● THE DATA
★ ★ ★ ★ ★ ★ ★

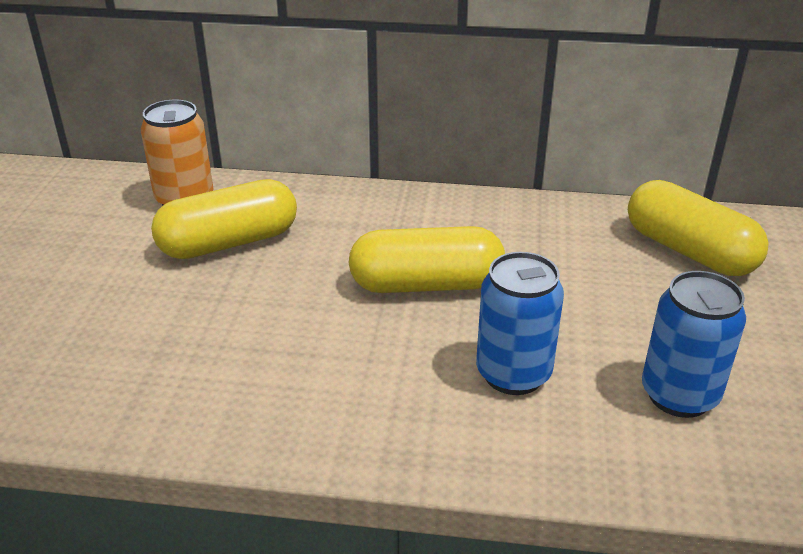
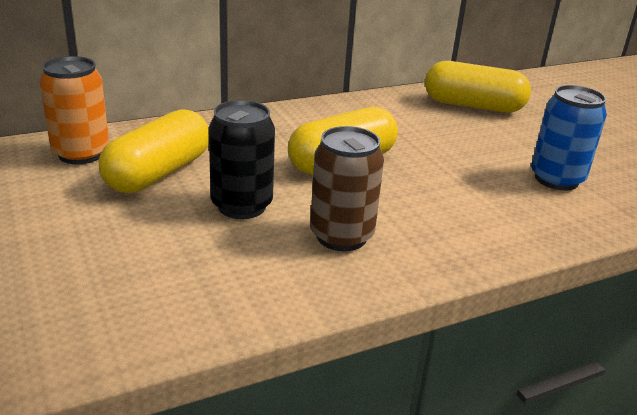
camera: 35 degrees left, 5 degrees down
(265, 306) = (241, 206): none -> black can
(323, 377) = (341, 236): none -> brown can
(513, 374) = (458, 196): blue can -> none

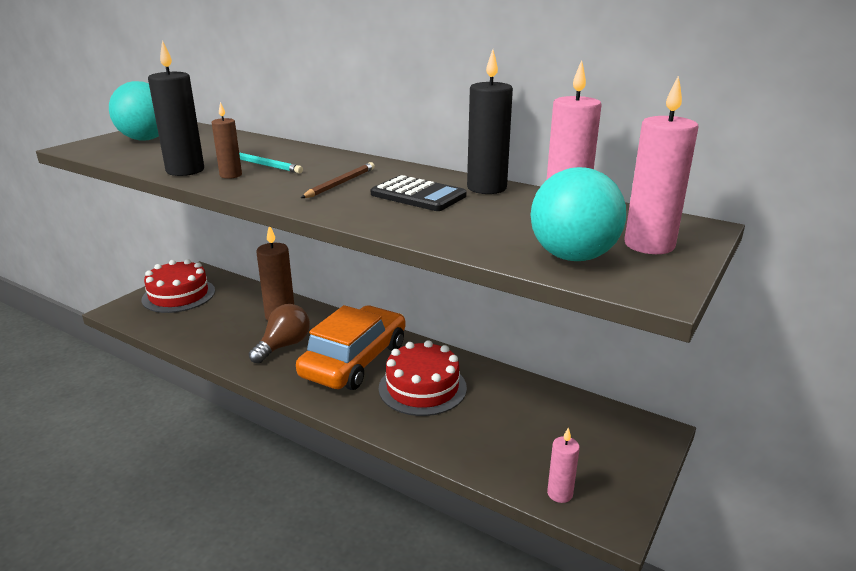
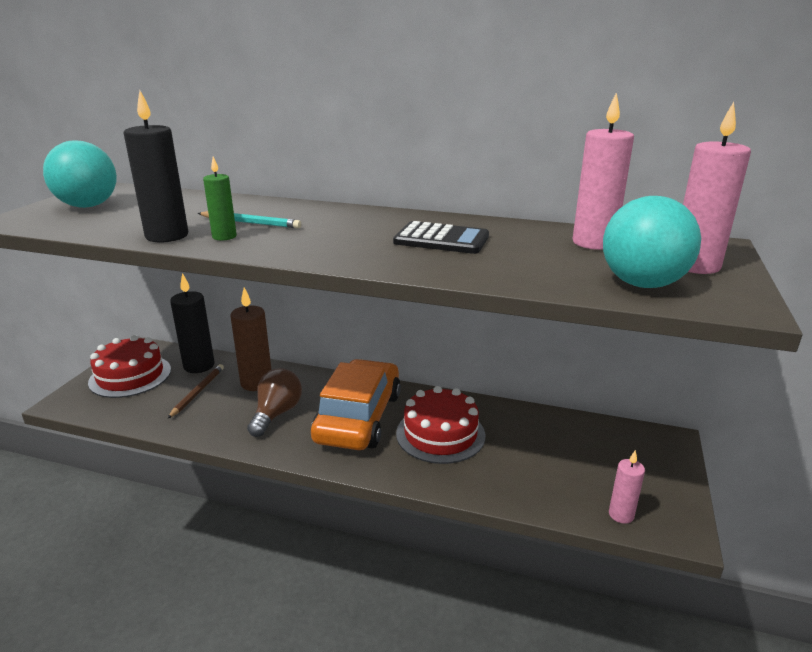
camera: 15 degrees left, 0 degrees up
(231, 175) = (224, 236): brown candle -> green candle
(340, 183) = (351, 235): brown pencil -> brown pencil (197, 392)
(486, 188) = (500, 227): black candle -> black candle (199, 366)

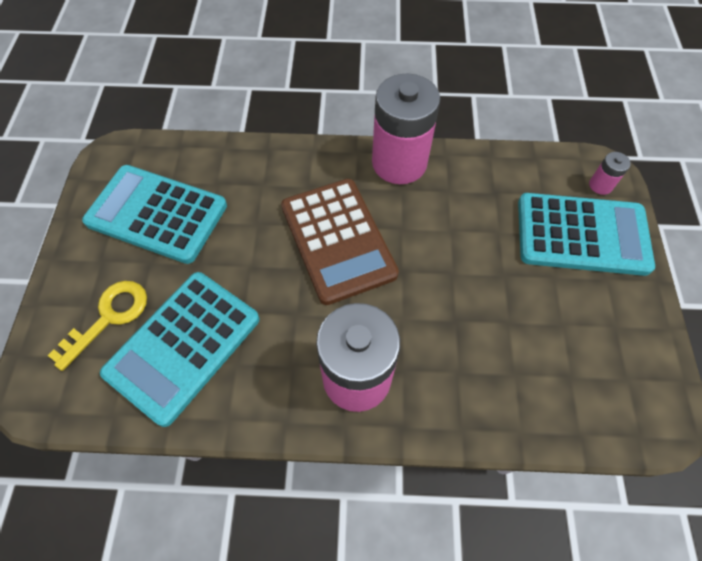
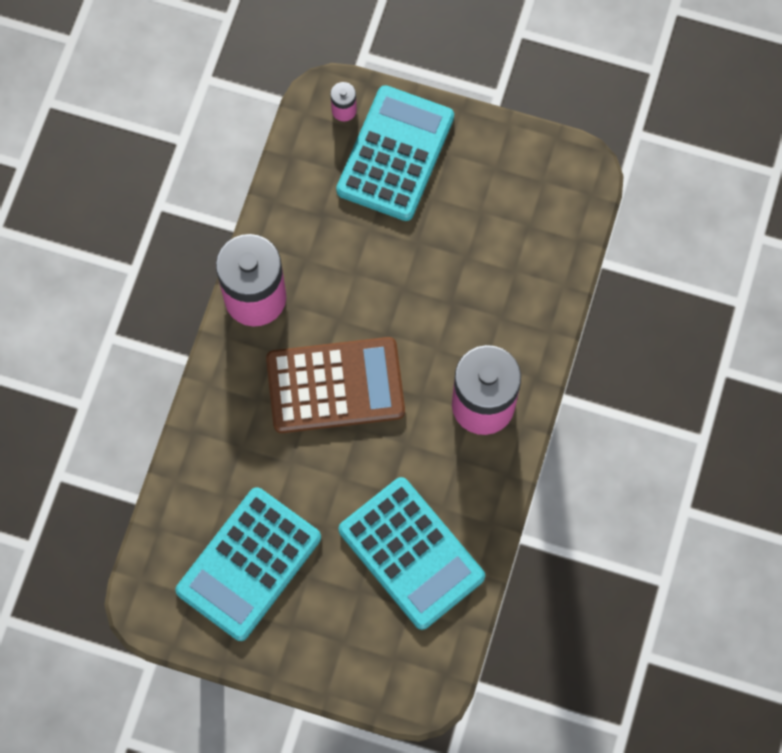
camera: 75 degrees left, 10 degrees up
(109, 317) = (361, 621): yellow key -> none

★ ★ ★ ★ ★ ★ ★

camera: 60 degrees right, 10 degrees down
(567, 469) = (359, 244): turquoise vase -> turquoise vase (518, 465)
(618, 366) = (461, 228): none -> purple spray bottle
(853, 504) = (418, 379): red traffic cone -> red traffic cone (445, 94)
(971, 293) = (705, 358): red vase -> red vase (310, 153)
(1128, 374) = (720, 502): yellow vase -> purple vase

★ ★ ★ ★ ★ ★ ★

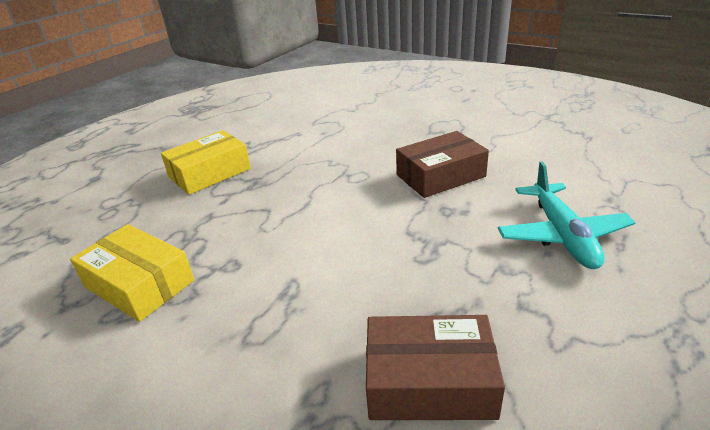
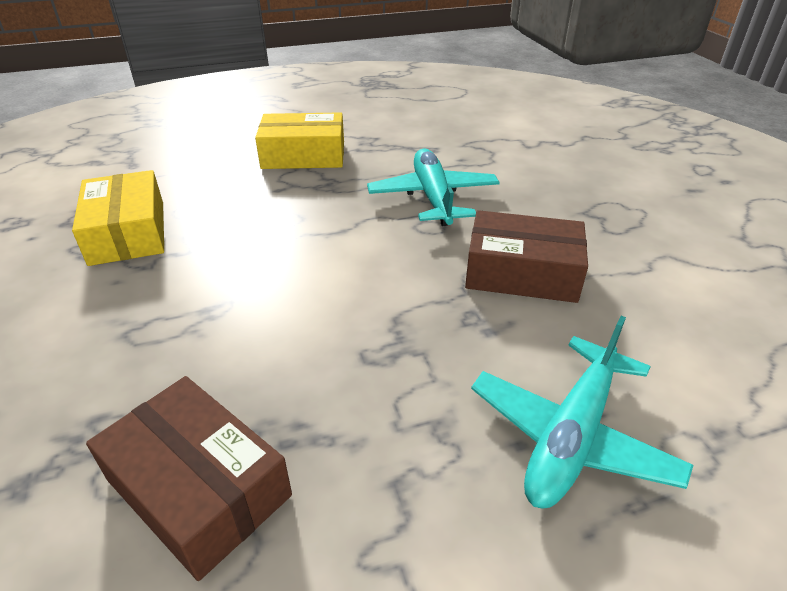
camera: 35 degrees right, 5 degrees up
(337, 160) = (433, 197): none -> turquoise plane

★ ★ ★ ★ ★ ★ ★

● EXERCISE AIM
All lines in the listing above between the line with "(971, 293) = (705, 358): red" and the line with "(1128, 374) = (720, 502): yellow", inclusive, should be set down exactly, and no line outside that range.

● YOUR RESPONSE
(971, 293) = (705, 358): red vase -> red vase (310, 153)
(1128, 374) = (720, 502): yellow vase -> purple vase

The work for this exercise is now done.